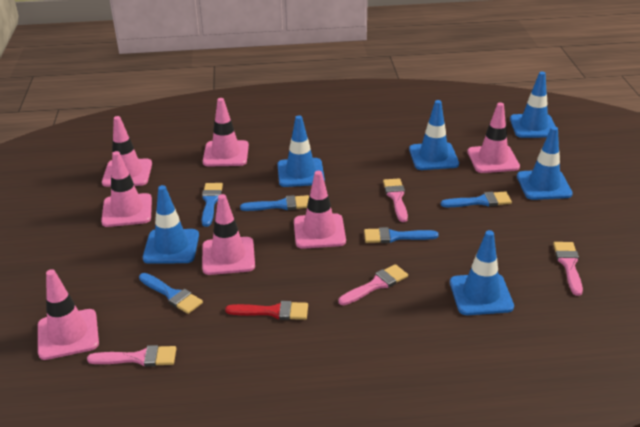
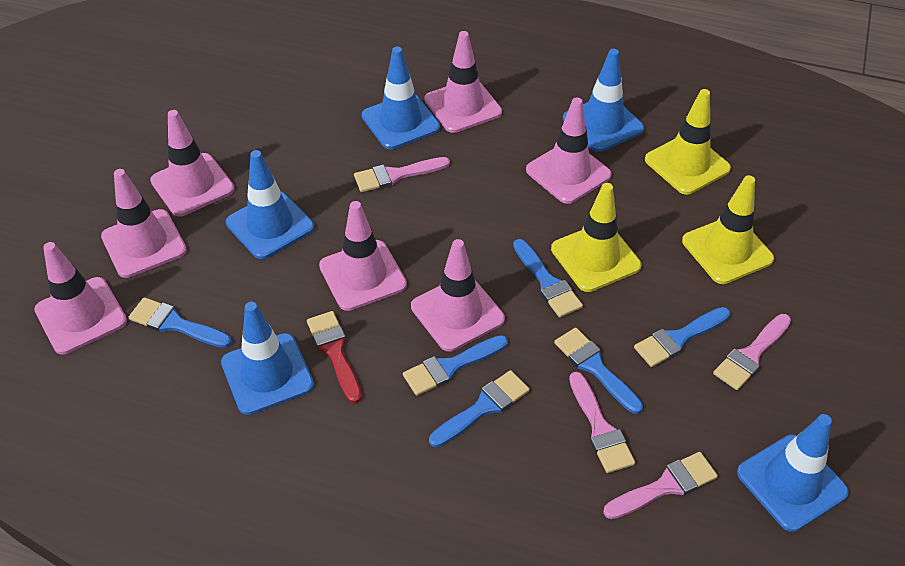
blue brush: 5 -> 6
blue traffic cone: 6 -> 5
yellow traffic cone: 0 -> 3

* **What to work on**:
The answer is a count and nothing more: lines above that contain "traffic".

* **Solution to this problem**:
2